*** Input data

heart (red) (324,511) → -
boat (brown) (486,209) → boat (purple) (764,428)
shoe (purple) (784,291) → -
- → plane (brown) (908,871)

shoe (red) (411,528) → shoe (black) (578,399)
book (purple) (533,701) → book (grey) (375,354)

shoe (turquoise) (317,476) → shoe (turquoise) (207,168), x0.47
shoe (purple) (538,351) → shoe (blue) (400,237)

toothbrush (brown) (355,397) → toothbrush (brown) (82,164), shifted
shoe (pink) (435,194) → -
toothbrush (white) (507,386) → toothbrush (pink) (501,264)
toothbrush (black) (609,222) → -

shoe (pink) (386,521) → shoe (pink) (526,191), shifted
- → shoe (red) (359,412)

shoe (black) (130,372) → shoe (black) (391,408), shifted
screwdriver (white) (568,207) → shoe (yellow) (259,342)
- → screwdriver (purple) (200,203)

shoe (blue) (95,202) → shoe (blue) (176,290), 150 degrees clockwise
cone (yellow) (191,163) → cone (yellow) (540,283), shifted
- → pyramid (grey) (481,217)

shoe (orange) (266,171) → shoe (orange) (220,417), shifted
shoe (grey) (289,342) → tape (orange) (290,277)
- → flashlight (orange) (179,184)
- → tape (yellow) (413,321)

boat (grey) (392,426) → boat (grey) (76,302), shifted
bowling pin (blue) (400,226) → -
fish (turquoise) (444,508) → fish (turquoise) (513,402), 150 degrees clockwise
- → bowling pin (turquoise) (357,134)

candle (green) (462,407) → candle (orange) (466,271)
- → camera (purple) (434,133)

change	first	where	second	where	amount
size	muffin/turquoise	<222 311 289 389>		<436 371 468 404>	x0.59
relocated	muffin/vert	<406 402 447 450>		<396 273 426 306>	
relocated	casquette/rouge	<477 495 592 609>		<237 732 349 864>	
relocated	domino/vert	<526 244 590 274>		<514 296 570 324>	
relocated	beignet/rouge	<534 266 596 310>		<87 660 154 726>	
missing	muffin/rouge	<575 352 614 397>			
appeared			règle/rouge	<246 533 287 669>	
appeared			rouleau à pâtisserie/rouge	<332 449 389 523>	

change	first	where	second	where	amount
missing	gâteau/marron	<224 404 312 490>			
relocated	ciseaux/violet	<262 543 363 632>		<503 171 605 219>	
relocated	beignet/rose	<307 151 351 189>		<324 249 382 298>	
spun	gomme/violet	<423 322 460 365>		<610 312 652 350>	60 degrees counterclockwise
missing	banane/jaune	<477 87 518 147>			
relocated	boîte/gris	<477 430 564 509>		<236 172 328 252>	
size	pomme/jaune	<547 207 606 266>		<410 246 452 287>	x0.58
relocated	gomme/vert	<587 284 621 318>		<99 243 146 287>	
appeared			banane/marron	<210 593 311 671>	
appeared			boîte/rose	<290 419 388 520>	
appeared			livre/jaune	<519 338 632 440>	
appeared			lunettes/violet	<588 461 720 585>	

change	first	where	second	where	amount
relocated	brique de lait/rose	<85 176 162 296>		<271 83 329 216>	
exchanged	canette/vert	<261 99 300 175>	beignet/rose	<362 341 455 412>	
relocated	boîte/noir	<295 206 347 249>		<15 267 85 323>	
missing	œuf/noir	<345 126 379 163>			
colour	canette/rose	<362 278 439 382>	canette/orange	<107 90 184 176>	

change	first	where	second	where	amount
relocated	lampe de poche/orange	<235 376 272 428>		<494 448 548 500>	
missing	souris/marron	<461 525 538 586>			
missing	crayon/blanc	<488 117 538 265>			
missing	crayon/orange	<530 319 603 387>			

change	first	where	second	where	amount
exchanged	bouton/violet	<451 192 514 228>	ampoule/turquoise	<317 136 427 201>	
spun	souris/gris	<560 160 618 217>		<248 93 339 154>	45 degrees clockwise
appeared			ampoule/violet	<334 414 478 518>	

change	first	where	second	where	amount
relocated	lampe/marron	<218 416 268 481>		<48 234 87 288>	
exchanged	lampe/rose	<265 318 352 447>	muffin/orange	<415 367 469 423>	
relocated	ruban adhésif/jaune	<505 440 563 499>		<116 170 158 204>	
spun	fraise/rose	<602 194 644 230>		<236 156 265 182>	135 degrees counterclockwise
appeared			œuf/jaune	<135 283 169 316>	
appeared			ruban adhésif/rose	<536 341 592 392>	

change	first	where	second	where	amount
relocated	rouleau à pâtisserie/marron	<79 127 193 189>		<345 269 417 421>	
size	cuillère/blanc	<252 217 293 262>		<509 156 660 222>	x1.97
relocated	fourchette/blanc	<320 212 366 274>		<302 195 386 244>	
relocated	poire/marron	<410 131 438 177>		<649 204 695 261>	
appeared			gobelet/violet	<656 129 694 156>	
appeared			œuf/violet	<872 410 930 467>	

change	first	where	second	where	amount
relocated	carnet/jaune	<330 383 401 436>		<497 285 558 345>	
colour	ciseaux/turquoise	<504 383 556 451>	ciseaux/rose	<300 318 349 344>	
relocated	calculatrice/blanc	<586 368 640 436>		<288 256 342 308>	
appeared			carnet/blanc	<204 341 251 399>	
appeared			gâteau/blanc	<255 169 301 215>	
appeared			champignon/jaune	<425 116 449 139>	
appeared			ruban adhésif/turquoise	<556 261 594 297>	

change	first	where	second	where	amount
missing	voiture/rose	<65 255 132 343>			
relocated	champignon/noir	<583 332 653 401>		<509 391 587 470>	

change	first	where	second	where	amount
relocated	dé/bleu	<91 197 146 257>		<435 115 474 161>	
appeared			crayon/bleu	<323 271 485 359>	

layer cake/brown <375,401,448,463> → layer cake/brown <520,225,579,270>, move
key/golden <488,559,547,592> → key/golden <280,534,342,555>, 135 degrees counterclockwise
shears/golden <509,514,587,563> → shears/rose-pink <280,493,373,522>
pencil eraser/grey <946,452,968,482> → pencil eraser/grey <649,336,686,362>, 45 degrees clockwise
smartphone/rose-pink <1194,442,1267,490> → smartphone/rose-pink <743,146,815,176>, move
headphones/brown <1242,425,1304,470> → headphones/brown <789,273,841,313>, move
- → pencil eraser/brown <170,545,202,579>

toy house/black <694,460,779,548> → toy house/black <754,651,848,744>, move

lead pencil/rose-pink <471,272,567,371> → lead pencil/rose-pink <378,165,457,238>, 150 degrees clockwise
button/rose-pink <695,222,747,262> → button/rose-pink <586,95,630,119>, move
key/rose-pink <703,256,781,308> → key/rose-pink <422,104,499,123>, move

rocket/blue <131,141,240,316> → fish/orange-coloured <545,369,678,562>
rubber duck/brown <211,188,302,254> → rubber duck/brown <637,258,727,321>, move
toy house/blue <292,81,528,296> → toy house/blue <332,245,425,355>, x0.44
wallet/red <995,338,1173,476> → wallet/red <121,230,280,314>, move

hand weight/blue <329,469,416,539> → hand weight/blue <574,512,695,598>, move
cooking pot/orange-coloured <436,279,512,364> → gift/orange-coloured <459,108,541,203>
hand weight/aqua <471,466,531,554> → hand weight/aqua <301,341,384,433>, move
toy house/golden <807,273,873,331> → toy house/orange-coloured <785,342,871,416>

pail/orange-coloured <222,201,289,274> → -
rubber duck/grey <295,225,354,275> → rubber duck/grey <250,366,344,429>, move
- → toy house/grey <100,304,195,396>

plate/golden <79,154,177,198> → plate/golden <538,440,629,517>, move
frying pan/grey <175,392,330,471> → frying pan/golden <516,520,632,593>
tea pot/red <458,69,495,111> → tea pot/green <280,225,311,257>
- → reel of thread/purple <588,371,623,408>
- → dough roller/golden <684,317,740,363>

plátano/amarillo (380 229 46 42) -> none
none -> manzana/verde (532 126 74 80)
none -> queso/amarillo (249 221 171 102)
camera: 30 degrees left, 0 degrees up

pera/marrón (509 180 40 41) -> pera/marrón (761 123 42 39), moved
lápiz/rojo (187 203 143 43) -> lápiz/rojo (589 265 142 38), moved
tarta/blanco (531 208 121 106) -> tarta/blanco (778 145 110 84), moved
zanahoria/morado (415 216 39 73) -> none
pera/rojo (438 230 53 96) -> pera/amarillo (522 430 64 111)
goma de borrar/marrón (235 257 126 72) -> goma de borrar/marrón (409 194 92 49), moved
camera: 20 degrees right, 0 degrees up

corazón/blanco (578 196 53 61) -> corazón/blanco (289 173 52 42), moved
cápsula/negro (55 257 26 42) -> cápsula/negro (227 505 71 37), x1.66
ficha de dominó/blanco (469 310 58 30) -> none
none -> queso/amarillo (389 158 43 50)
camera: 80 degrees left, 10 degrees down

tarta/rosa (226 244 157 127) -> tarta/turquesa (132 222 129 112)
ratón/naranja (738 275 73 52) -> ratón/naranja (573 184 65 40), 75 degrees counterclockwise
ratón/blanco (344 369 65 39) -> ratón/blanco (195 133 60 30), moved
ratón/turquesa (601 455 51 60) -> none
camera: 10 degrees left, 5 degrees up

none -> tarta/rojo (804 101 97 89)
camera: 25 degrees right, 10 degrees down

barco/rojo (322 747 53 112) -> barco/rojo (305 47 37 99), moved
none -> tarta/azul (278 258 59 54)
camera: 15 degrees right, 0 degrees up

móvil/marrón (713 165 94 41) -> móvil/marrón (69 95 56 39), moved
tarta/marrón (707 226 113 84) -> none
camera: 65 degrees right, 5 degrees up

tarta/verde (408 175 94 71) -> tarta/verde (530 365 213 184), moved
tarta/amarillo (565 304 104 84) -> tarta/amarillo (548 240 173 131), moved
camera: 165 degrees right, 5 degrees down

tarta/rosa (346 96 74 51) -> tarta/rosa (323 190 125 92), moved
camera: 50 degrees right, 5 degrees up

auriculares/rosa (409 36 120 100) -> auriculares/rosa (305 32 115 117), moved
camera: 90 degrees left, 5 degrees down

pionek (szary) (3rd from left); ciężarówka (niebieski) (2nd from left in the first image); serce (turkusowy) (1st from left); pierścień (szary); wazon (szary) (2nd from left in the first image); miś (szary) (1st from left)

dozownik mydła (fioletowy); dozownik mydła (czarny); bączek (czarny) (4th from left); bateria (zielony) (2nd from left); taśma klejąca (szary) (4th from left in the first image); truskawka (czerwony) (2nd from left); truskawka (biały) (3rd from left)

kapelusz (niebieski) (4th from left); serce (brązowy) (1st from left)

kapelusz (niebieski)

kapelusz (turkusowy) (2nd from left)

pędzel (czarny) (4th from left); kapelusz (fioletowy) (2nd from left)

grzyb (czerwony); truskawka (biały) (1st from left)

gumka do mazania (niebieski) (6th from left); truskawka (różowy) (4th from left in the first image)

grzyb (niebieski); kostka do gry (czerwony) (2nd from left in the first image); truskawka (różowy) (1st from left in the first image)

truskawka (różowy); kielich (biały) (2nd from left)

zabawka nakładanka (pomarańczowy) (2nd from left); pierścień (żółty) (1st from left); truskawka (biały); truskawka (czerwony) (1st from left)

******

▶ **The problem**
Every line above from the line with "273 426 306>" to the line with "533 287 669>", inclusive, must be returned exactly; no other line belongs in the reply.

▶ **Output of the task**
relocated	muffin/vert	<406 402 447 450>		<396 273 426 306>	
relocated	casquette/rouge	<477 495 592 609>		<237 732 349 864>	
relocated	domino/vert	<526 244 590 274>		<514 296 570 324>	
relocated	beignet/rouge	<534 266 596 310>		<87 660 154 726>	
missing	muffin/rouge	<575 352 614 397>			
appeared			règle/rouge	<246 533 287 669>	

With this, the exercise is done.